=== AIM OF THE TASK ===
Write out the data again exactly, skipping every picture.

=== EXTRACTED DATA ===
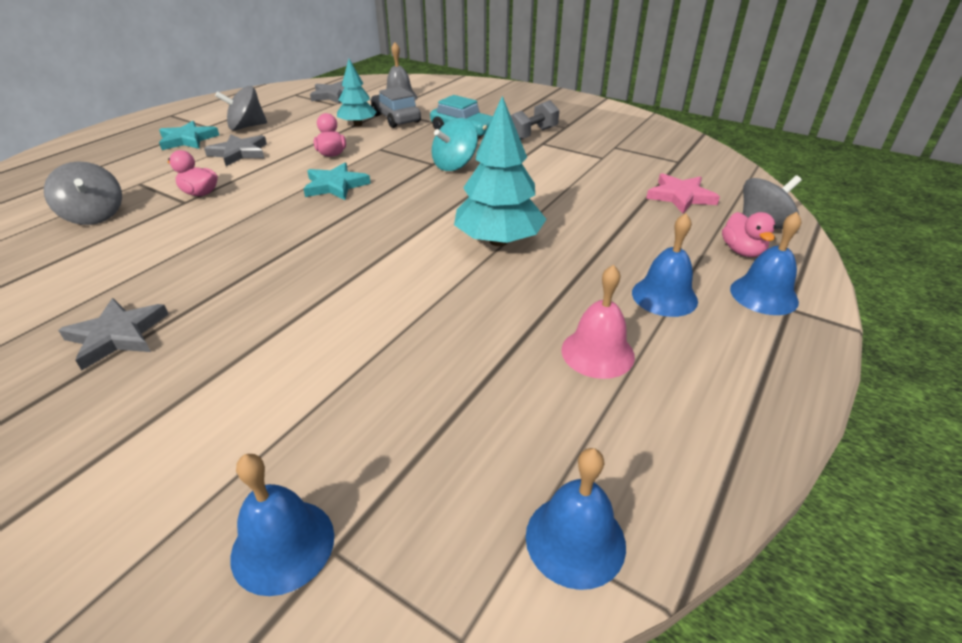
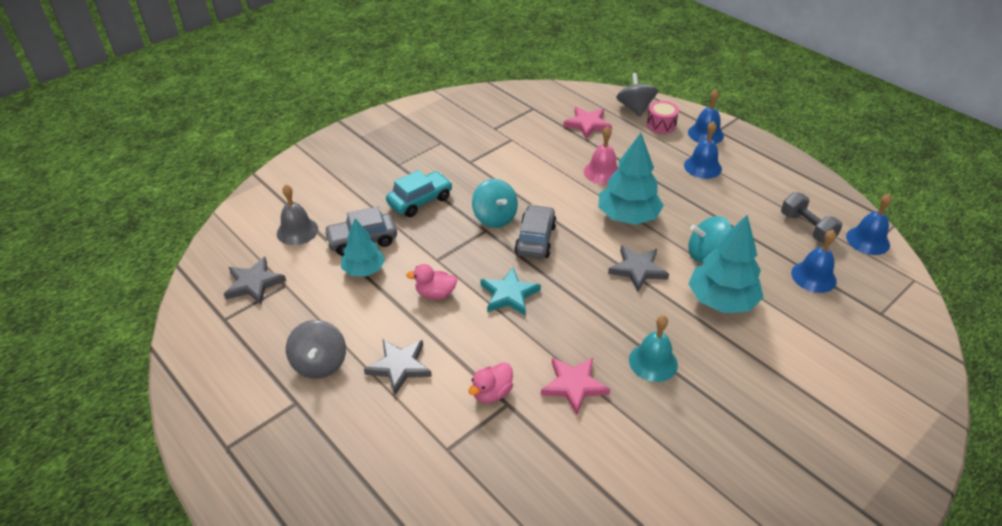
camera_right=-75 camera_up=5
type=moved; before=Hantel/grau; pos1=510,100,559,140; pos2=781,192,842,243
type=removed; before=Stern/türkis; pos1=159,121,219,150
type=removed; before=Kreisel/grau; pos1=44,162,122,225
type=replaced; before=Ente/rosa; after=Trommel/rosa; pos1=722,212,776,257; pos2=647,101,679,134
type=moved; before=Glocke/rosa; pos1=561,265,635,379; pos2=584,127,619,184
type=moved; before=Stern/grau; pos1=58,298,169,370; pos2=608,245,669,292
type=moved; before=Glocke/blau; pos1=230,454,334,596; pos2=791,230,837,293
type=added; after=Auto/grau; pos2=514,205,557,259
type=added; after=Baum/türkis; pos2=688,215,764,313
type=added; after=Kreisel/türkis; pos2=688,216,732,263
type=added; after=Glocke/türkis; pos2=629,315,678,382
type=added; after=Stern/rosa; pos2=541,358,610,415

=== OUTPUT FOR THIS TASK ===
camera_right=-75 camera_up=5
type=moved; before=Hantel/grau; pos1=510,100,559,140; pos2=781,192,842,243
type=removed; before=Stern/türkis; pos1=159,121,219,150
type=removed; before=Kreisel/grau; pos1=44,162,122,225
type=replaced; before=Ente/rosa; after=Trommel/rosa; pos1=722,212,776,257; pos2=647,101,679,134
type=moved; before=Glocke/rosa; pos1=561,265,635,379; pos2=584,127,619,184
type=moved; before=Stern/grau; pos1=58,298,169,370; pos2=608,245,669,292
type=moved; before=Glocke/blau; pos1=230,454,334,596; pos2=791,230,837,293
type=added; after=Auto/grau; pos2=514,205,557,259
type=added; after=Baum/türkis; pos2=688,215,764,313
type=added; after=Kreisel/türkis; pos2=688,216,732,263
type=added; after=Glocke/türkis; pos2=629,315,678,382
type=added; after=Stern/rosa; pos2=541,358,610,415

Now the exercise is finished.